▶ Exercise prompt
Write only the number of lines holding the string "Each".

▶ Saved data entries
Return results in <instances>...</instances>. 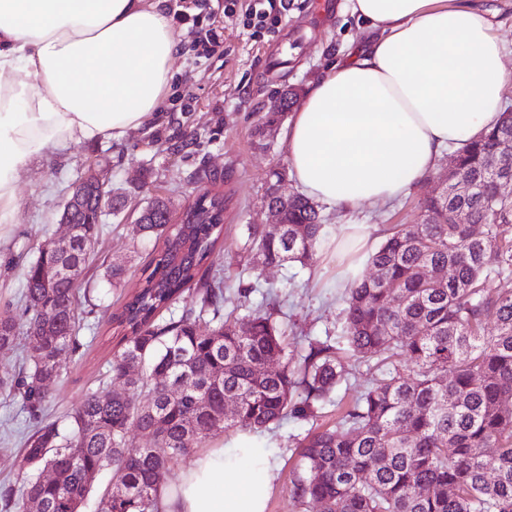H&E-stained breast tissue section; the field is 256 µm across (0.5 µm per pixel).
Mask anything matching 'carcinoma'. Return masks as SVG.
Returning a JSON list of instances; mask_svg holds the SVG:
<instances>
[{
	"instance_id": "1",
	"label": "carcinoma",
	"mask_w": 512,
	"mask_h": 512,
	"mask_svg": "<svg viewBox=\"0 0 512 512\" xmlns=\"http://www.w3.org/2000/svg\"><path fill=\"white\" fill-rule=\"evenodd\" d=\"M297 97L294 88L281 91L284 111L266 113L260 137ZM455 156L447 192L423 203L418 223L391 225L370 257L371 276L346 288L340 317L351 365L329 337L310 341L293 359L266 297L243 315L224 312V278L200 276L224 233V196H198L178 224L169 201L149 202L132 232L162 245L140 291L112 316L124 334L110 373L125 393L111 396L100 385L71 413L42 418L56 365L79 345L74 280L98 244L103 217L124 207V195L110 187L88 190L74 205L68 243L50 251L39 245L22 273L32 348L14 380L0 379V391L19 393L35 425L17 455L20 487L0 490V508L24 512L26 500L38 499L43 512H83L99 475L109 471L97 512H160L173 457L195 453L213 435L260 433L291 415L314 421L296 443L290 480L304 510L512 512V291L492 288L512 278V198L498 193L499 183L512 180V112ZM274 176L261 202L279 210L282 232L250 226L247 264L305 267L325 236L324 218L300 193L277 195L284 173ZM458 210L481 227L479 235L453 222ZM425 266L447 275L424 279ZM187 291L193 299L181 316L161 320ZM18 339L7 304L0 355L13 352ZM272 360L283 363L281 370L262 371ZM350 375L369 377V387L336 425L315 423L318 408ZM175 384L182 387L177 397ZM159 424L156 447L131 453V431ZM47 468L54 472L49 483L41 480ZM115 483L124 496H114Z\"/></svg>"
}]
</instances>
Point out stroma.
Instances as JSON below:
<instances>
[{"instance_id":"35a3bbf8","label":"stroma","mask_w":512,"mask_h":512,"mask_svg":"<svg viewBox=\"0 0 512 512\" xmlns=\"http://www.w3.org/2000/svg\"><path fill=\"white\" fill-rule=\"evenodd\" d=\"M365 43L350 0H291L281 22L257 35L245 27L242 13L225 15L219 52L198 55L190 39L182 38L172 63L174 80L154 119L123 139L71 143L53 159L33 160L21 170L17 221L0 227V307L18 303L23 269L34 259L38 244L66 234L58 218L68 188L90 165L103 166L112 186L127 195L124 212L105 219L97 253L85 270L88 292L76 294V313L86 324L82 345L61 366L48 414L59 416L77 408L109 370L118 343L112 315L136 294L144 268L160 247L153 239L132 238L130 226L141 208L157 197L172 203L177 220L196 196L223 193L224 238L208 273L224 279L225 308L244 301L257 304L268 293L278 301V321L298 343L337 336L336 314L349 260L336 252L338 227L359 225L365 238L359 271L369 273L366 258L382 242L384 229L418 221L421 204L444 178L449 157H442L435 172L395 200L368 201L349 212L323 206L328 235L312 269L246 270L242 246L248 225L269 223L261 196L272 171L288 162L286 126H279L265 146L256 134L272 98L288 87L307 91L331 63ZM108 263L124 270L119 286H110L103 277ZM249 284L253 293L241 299L239 288ZM21 405L20 396L0 393V487L15 484V454L32 426ZM309 427V422L287 417L258 438L259 448L278 465L267 512H299L290 478L296 442Z\"/></svg>"}]
</instances>
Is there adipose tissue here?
Segmentation results:
<instances>
[{
    "instance_id": "ef3b65f1",
    "label": "adipose tissue",
    "mask_w": 512,
    "mask_h": 512,
    "mask_svg": "<svg viewBox=\"0 0 512 512\" xmlns=\"http://www.w3.org/2000/svg\"><path fill=\"white\" fill-rule=\"evenodd\" d=\"M350 2L370 37L310 85L285 140L303 193L338 208L414 187L498 120L512 82L483 0ZM179 50L163 0H0V225L16 221L33 158L157 115ZM246 459L271 469L246 433L193 457L164 512H266L269 484Z\"/></svg>"
}]
</instances>
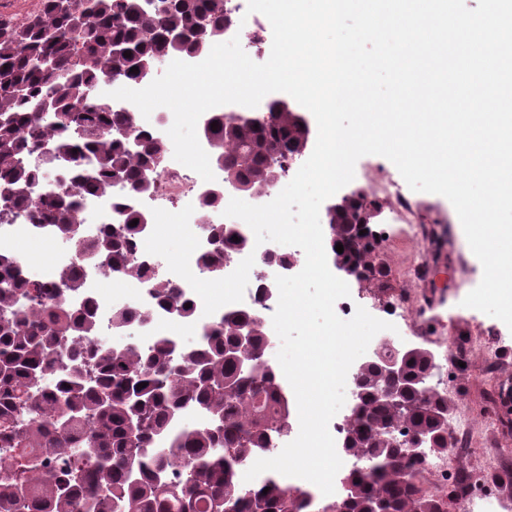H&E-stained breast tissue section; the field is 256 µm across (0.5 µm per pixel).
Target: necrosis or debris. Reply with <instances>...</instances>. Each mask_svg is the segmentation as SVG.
Segmentation results:
<instances>
[{"mask_svg": "<svg viewBox=\"0 0 512 512\" xmlns=\"http://www.w3.org/2000/svg\"><path fill=\"white\" fill-rule=\"evenodd\" d=\"M247 7L248 0H224V37L228 40L239 38L244 52L254 62L263 63L270 56L268 46L272 27L264 15L248 13ZM173 121L172 112L165 107L156 108L150 117L140 116L136 119L139 129L149 134L161 154L157 165L151 169V185L147 191L140 192L131 186H116L87 200L82 210L84 236L93 241L116 220L114 202L127 195L134 196L146 227L134 242L132 257L144 265L145 277L128 278L102 268L89 269L88 258L59 249L51 228L37 226L30 216L22 214L9 222L0 221V247H6L19 256L24 268H38L43 281H52L60 266L76 264L82 268L83 291L79 296L70 298L69 305L78 309L83 304H90L102 334H111L116 329L112 295H106L101 287L104 279L112 280L116 286L114 295L121 296L125 305L150 310V318L139 325L133 340L134 347L143 351L150 350L156 338L166 335L169 325L174 322L180 323L182 329L196 336L202 325L220 318L224 311L276 308L279 292L275 278L280 272L277 259H287L289 271L293 274L300 272L305 264V254L301 248L266 242L227 258L224 264L226 289L223 294L214 295L205 291V284L211 283L215 275L203 267L200 258L212 249L213 242L201 236L200 225L224 224L248 232L249 227L245 222L225 216L230 199L238 198L253 205L270 202L292 180L301 163L286 159L282 175L258 194L225 182L223 169L213 166L216 181L224 185V194L208 204L204 201L207 181L168 154L170 138L167 131ZM359 179L366 192L380 194L385 200L387 218L395 224L396 237L400 242L423 244L428 241L430 227L426 221L418 218V206L412 196L404 193L389 178L378 176L370 170L362 171ZM175 227L182 230L187 242V251L179 262L170 260L164 248L165 240ZM266 254L273 256L272 264H262L261 258ZM157 273L162 274L172 287L178 288L183 299L190 303L189 316L179 319L159 306L148 281L149 276ZM386 303L395 328L377 333L372 339L373 344L392 342L400 335L420 334L424 314L414 295L395 293L387 298ZM476 453L474 425L453 418L448 426L447 454L425 456L418 463L417 471L428 483L437 486L440 497H453L464 512H512L511 501L482 490L492 475L511 471L512 465L498 458L488 468L460 470L459 460Z\"/></svg>", "mask_w": 512, "mask_h": 512, "instance_id": "necrosis-or-debris-1", "label": "necrosis or debris"}]
</instances>
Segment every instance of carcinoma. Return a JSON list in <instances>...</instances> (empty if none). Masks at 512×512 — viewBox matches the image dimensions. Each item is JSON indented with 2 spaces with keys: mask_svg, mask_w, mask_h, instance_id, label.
Listing matches in <instances>:
<instances>
[{
  "mask_svg": "<svg viewBox=\"0 0 512 512\" xmlns=\"http://www.w3.org/2000/svg\"><path fill=\"white\" fill-rule=\"evenodd\" d=\"M41 0L22 25L0 23V214L35 211L75 254L109 260L108 270L140 278L143 266L130 246L143 224L134 201L117 208L121 223L93 244L77 233L82 201L115 184L149 185L134 110L114 109L93 98L105 78L138 79L130 72L168 53L197 54L224 41V0ZM129 51L131 57L117 56ZM270 120L231 119L210 132V149L224 176L245 188L268 186L269 153L306 148V131L292 112ZM47 145L61 159L75 160L70 189L35 202L43 172L31 163ZM342 242L347 263L373 271L375 237ZM216 246L204 255L209 268L229 254L249 249L231 228L206 229ZM240 238L235 242L232 237ZM76 265L58 268L46 283L24 273L11 253L0 250V448L11 462L0 471V512H309V502L270 471L246 482L244 467L272 454V440L288 433L289 403L269 361L265 324L251 312L230 311L204 327L194 345L167 336L142 353L99 342L94 314L71 309L66 300L82 292ZM151 292L180 315V293L155 278ZM150 317L120 308V327ZM251 327L247 353L234 351L237 332ZM409 379L429 380V350L418 346L404 364ZM382 361L355 375L357 408L345 432L343 453L362 455V469L346 473L354 490L321 512H443L440 498L418 486L409 441L426 433L433 450L448 448L443 423L448 396L437 389L409 392L397 406L383 396ZM145 382L147 386L138 387ZM188 409L205 423L184 427Z\"/></svg>",
  "mask_w": 512,
  "mask_h": 512,
  "instance_id": "carcinoma-1",
  "label": "carcinoma"
}]
</instances>
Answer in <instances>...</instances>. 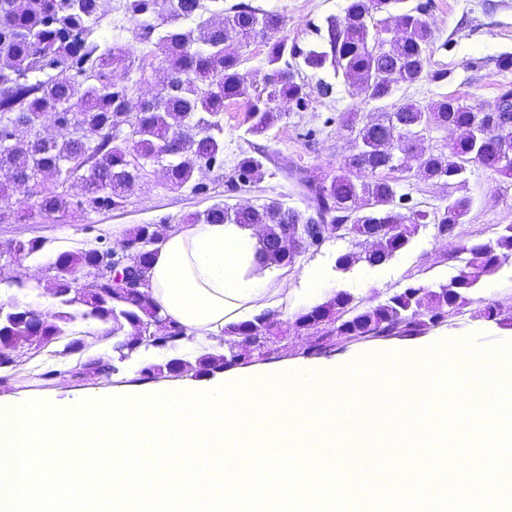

▶ Exercise solution
2